● **Problem to work on**
Data follows below. Repeat exactly the lines between the line holding "(96, 357) = (288, 171): brown" and the line holding "camera: 30 degrees right, 0 degrees up", inclusive, and nothing more; drop pictures.

(Spatial object tracking data)
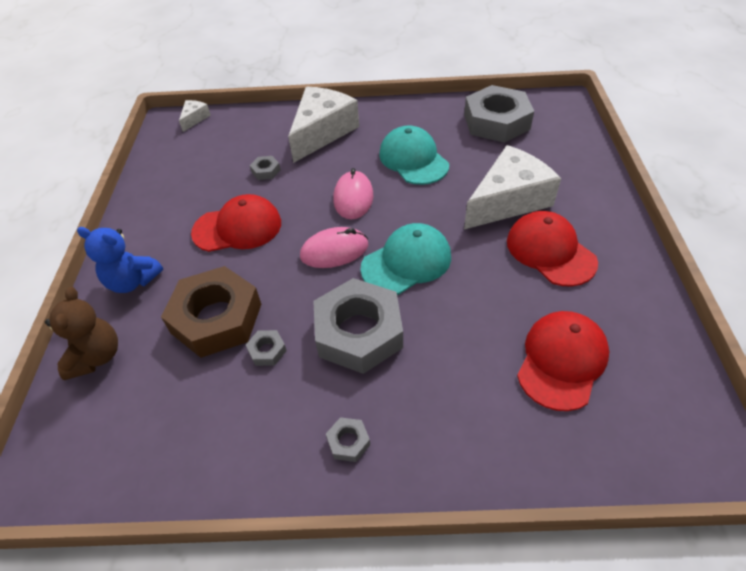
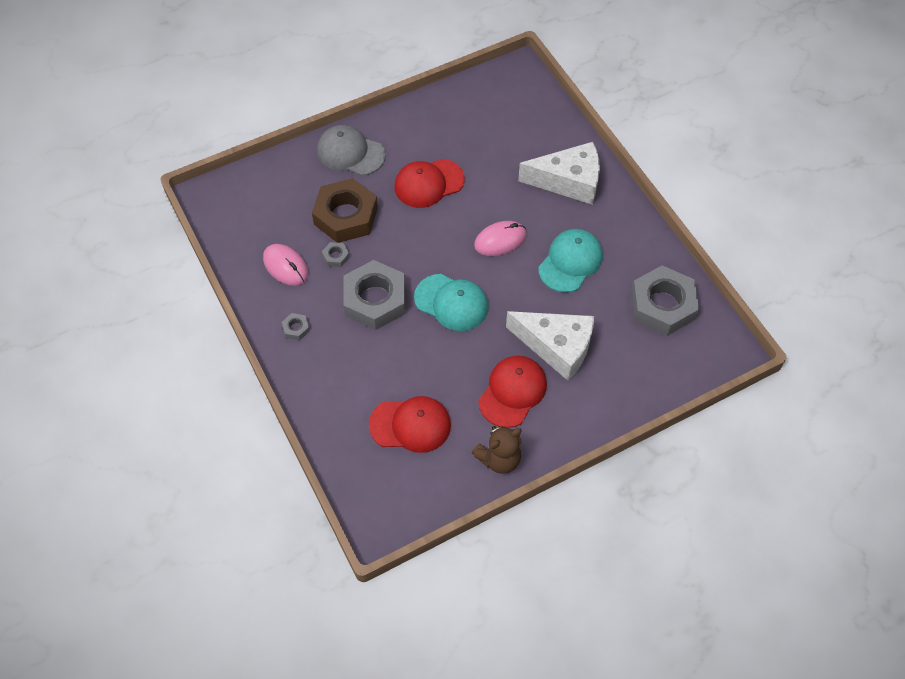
camera: 60 degrees right, 10 degrees up
(96, 357) = (288, 171): brown teddy bear -> brown teddy bear (499, 459)
(133, 281) = (350, 153): blue teddy bear -> grey cap
(195, 119) = (532, 84): white cheese -> none
(237, 228) = (428, 183): red cap -> red cap turned 105 degrees clockwise
(266, 171) = (498, 168): grey nut -> none
(334, 251) = (438, 253): pink mouse -> pink mouse (285, 266)

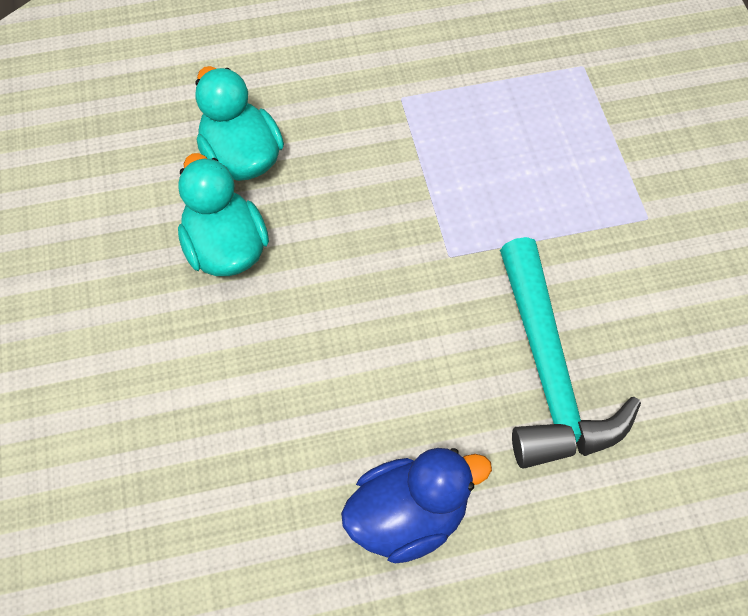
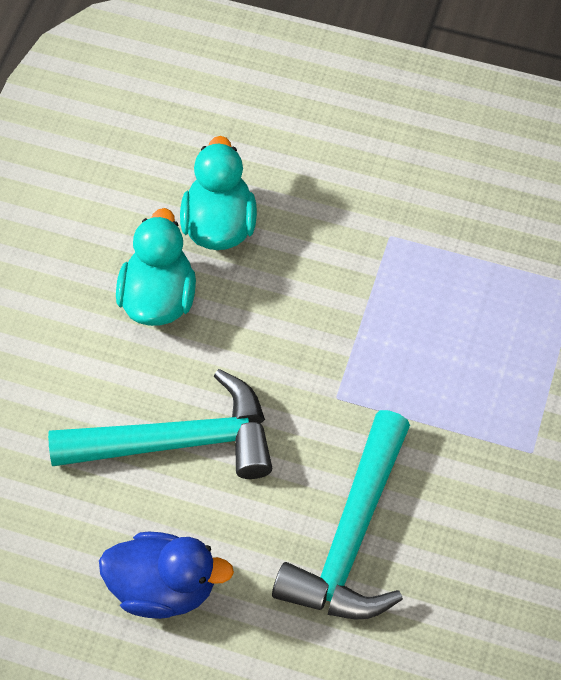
camera: 30 degrees right, 0 degrees up
(329, 371) = (177, 441): none -> turquoise hammer

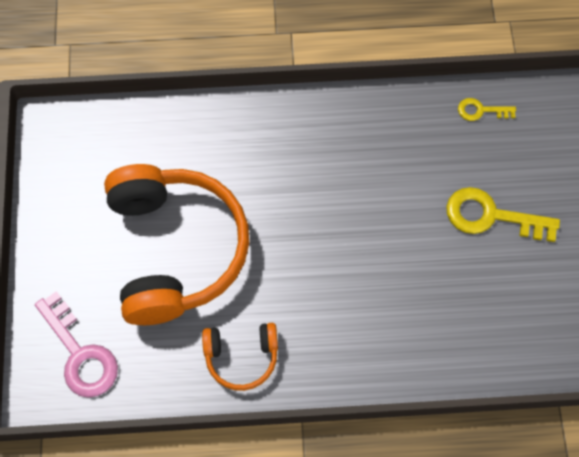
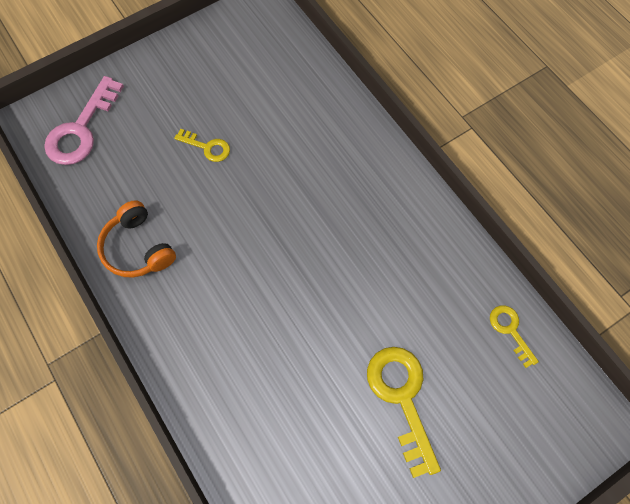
camera: 60 degrees right, 0 degrees up
(175, 249) = (207, 147): orange headphones -> yellow key

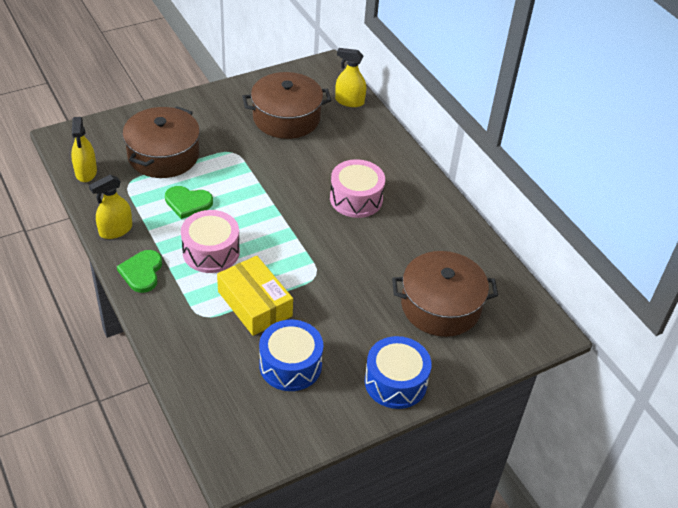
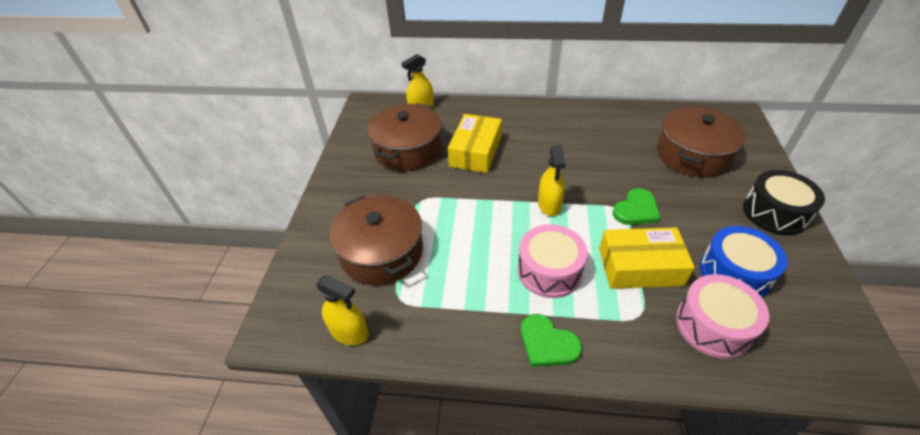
camera: 50 degrees left, 0 degrees up
(115, 230) = (465, 341): yellow spray bottle -> yellow spray bottle (549, 205)
(188, 203) = (466, 261): green heart -> green heart (636, 210)
(318, 159) = (475, 151): none -> yellow box
(356, 198) = (540, 150): pink drum -> pink drum (713, 325)
(395, 382) = (774, 213): blue drum -> black drum

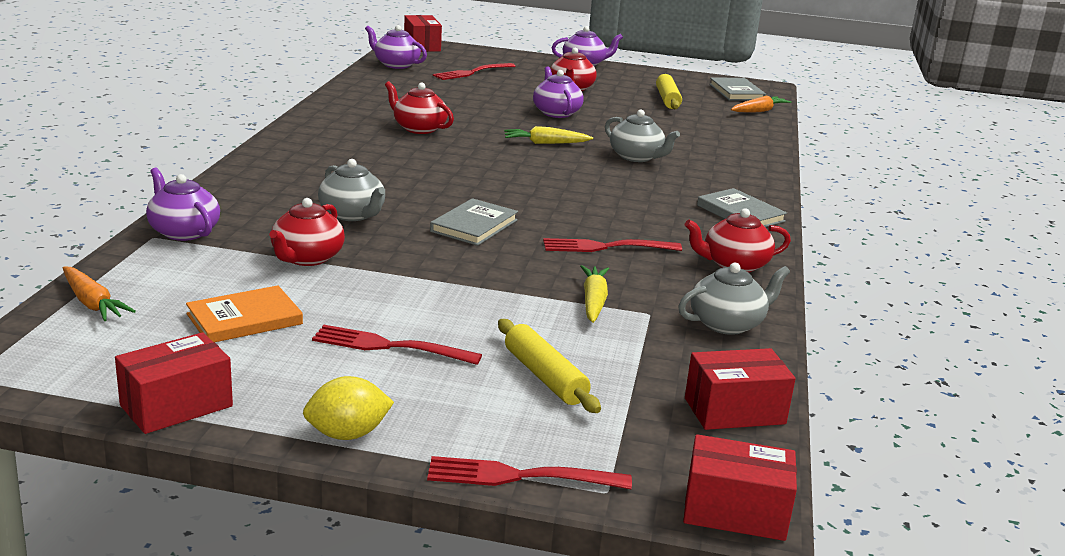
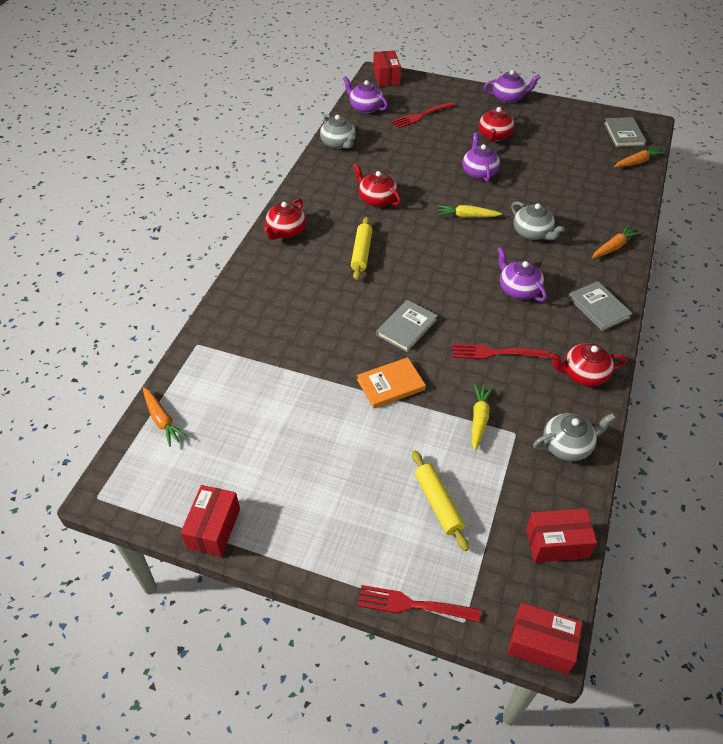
camera: 10 degrees right, 25 degrees up
(176, 406) = (213, 528): red box -> red box turned 45 degrees counterclockwise
(183, 232) = (216, 338): purple teapot -> purple teapot (518, 289)
(244, 319) = (254, 438): orange book -> orange book (390, 384)
(307, 258) = (294, 368): red teapot -> red teapot (286, 231)
(347, 434) = (313, 560): yellow lemon -> none
(353, 214) = (325, 315): grey teapot -> grey teapot (338, 143)
(391, 346) = (343, 469): red fork -> none
(667, 99) = (567, 148): yellow rolling pin -> yellow rolling pin (361, 253)
(747, 169) = (613, 247): none -> orange carrot

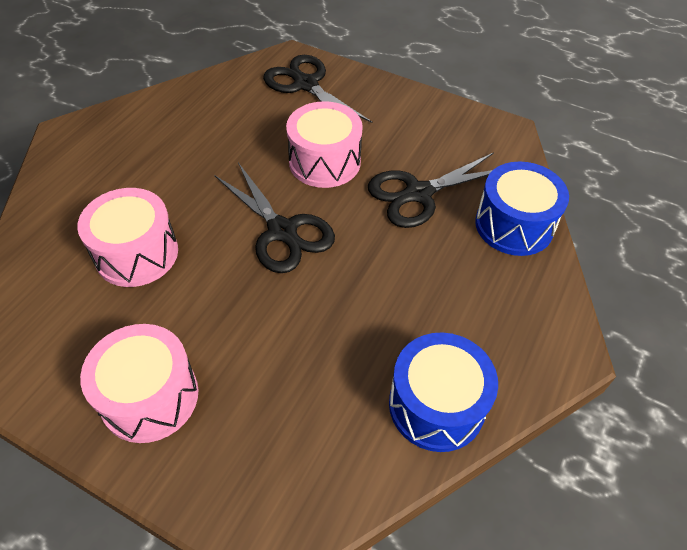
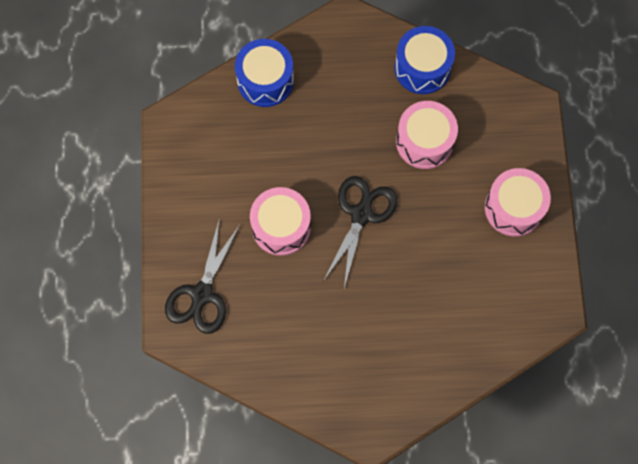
camera: 120 degrees left, 20 degrees up
(137, 253) = (436, 289): pink drum -> pink drum (424, 141)
(419, 193) = (273, 149): black scissors -> none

● **Answer**
(96, 357) = (288, 171): brown teddy bear -> brown teddy bear (499, 459)
(133, 281) = (350, 153): blue teddy bear -> grey cap
(195, 119) = (532, 84): white cheese -> none
(237, 228) = (428, 183): red cap -> red cap turned 105 degrees clockwise
(266, 171) = (498, 168): grey nut -> none
(334, 251) = (438, 253): pink mouse -> pink mouse (285, 266)

camera: 30 degrees right, 0 degrees up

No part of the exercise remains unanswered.